Excerpted records:
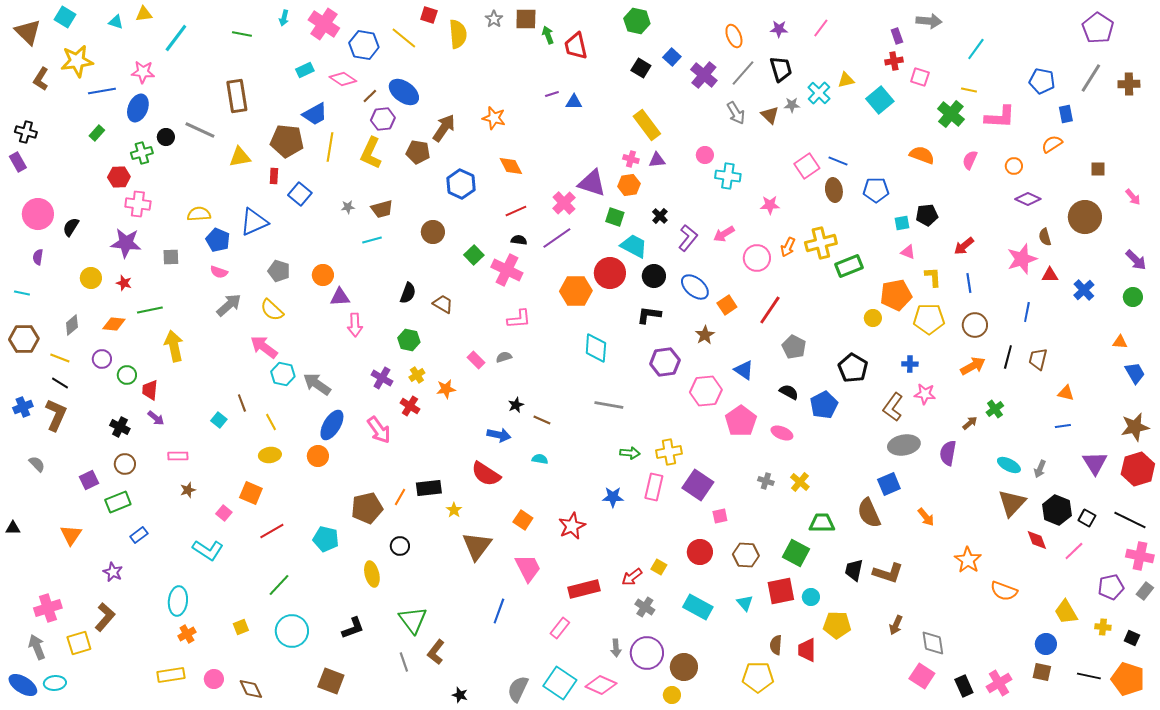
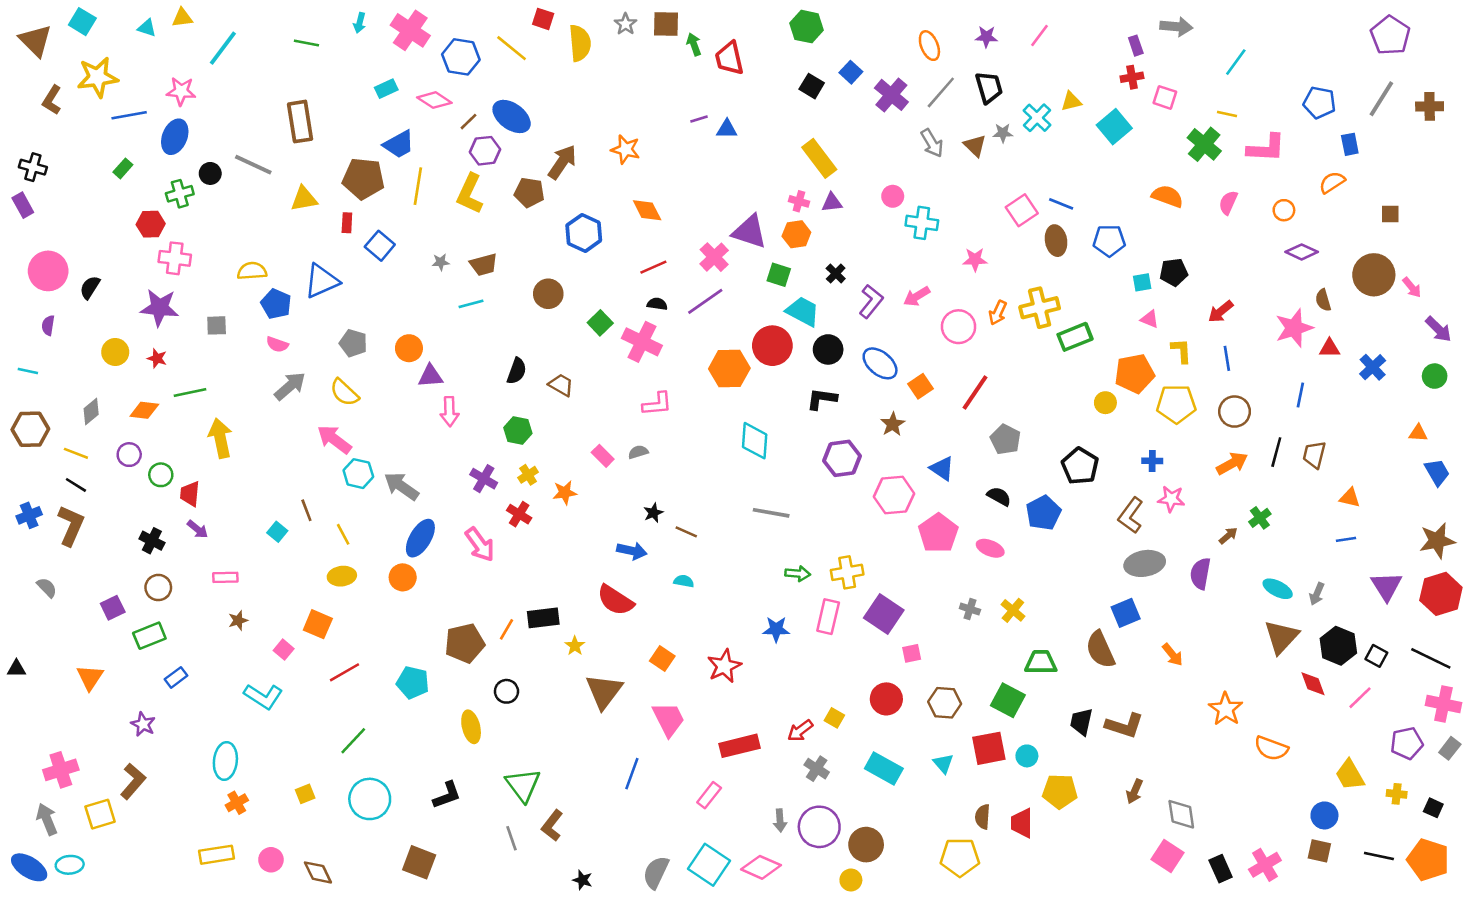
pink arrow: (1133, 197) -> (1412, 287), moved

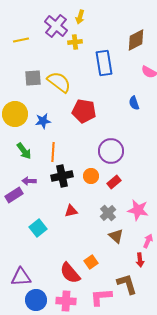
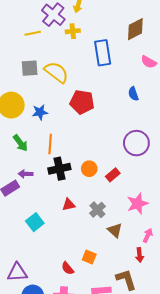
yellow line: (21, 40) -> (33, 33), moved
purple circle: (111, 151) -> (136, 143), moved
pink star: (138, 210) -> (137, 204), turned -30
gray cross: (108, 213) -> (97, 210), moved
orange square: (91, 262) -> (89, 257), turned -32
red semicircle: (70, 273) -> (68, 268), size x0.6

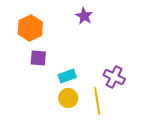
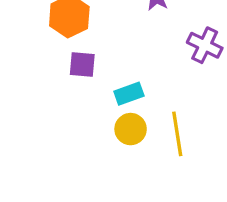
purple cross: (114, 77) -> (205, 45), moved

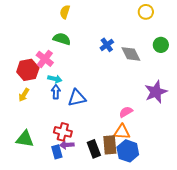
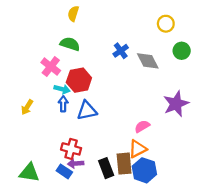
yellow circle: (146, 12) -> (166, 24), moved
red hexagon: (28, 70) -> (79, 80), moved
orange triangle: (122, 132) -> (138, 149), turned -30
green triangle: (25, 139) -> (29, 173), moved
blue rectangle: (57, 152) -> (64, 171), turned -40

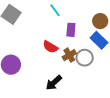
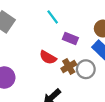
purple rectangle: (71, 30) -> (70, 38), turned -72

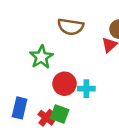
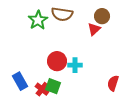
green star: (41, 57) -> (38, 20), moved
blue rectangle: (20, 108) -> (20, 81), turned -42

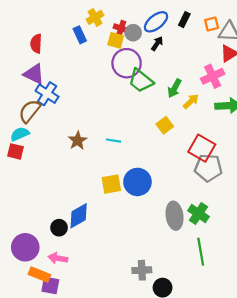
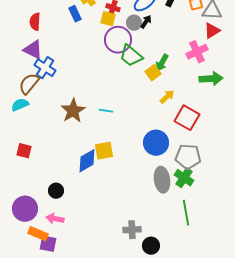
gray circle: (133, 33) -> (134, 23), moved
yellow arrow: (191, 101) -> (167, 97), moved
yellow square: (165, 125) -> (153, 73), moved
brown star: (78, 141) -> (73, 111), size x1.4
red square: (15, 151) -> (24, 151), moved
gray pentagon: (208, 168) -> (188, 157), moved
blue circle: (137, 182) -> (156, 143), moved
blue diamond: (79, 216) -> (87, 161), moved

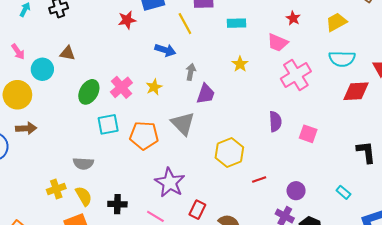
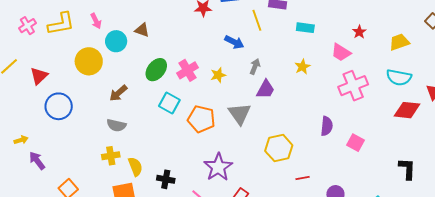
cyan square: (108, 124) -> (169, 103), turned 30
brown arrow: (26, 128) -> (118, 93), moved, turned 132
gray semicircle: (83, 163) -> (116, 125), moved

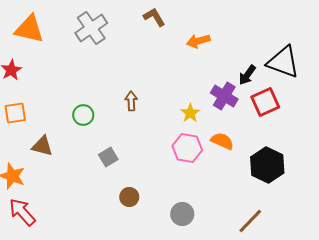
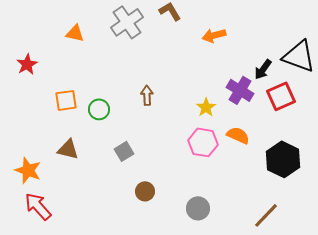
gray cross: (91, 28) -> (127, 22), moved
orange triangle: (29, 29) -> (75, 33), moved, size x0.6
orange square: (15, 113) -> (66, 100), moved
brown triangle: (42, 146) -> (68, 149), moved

Your goal: Count the lines above that contain the word "brown", and reply with only that number.

Solution for this task: 3